Exactly as written, copy the lines of the data below from the first through the one containing "V1: AC 10mV (GND, VI) -> AC 12V (GND, VI)".

### Information supplied
>>>

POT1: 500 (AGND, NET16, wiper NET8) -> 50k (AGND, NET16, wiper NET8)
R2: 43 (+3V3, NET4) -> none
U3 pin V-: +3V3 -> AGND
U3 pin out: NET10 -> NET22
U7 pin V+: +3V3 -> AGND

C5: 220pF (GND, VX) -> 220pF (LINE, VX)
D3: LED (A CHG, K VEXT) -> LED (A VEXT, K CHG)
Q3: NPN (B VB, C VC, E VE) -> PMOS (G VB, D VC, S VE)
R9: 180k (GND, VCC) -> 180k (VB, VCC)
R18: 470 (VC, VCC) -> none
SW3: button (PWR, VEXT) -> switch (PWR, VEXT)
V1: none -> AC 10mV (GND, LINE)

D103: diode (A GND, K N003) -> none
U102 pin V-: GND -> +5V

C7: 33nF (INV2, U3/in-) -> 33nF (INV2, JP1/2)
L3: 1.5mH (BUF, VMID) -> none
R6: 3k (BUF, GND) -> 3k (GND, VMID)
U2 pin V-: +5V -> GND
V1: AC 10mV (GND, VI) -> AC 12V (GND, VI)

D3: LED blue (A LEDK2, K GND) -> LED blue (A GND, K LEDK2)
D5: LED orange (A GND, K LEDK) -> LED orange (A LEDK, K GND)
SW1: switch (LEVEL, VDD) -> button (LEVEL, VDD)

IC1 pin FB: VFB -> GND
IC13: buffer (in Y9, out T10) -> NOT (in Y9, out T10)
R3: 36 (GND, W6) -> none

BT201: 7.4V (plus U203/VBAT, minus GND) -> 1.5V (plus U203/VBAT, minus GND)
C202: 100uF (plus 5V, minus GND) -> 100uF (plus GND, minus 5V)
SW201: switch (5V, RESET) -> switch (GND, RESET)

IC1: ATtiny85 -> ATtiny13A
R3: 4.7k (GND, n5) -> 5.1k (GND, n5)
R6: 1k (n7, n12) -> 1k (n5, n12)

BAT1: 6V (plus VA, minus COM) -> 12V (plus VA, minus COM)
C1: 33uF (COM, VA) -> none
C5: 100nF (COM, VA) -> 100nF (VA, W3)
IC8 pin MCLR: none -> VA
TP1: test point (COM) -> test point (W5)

<<<

### Written response
POT1: 500 (AGND, NET16, wiper NET8) -> 50k (AGND, NET16, wiper NET8)
R2: 43 (+3V3, NET4) -> none
U3 pin V-: +3V3 -> AGND
U3 pin out: NET10 -> NET22
U7 pin V+: +3V3 -> AGND

C5: 220pF (GND, VX) -> 220pF (LINE, VX)
D3: LED (A CHG, K VEXT) -> LED (A VEXT, K CHG)
Q3: NPN (B VB, C VC, E VE) -> PMOS (G VB, D VC, S VE)
R9: 180k (GND, VCC) -> 180k (VB, VCC)
R18: 470 (VC, VCC) -> none
SW3: button (PWR, VEXT) -> switch (PWR, VEXT)
V1: none -> AC 10mV (GND, LINE)

D103: diode (A GND, K N003) -> none
U102 pin V-: GND -> +5V

C7: 33nF (INV2, U3/in-) -> 33nF (INV2, JP1/2)
L3: 1.5mH (BUF, VMID) -> none
R6: 3k (BUF, GND) -> 3k (GND, VMID)
U2 pin V-: +5V -> GND
V1: AC 10mV (GND, VI) -> AC 12V (GND, VI)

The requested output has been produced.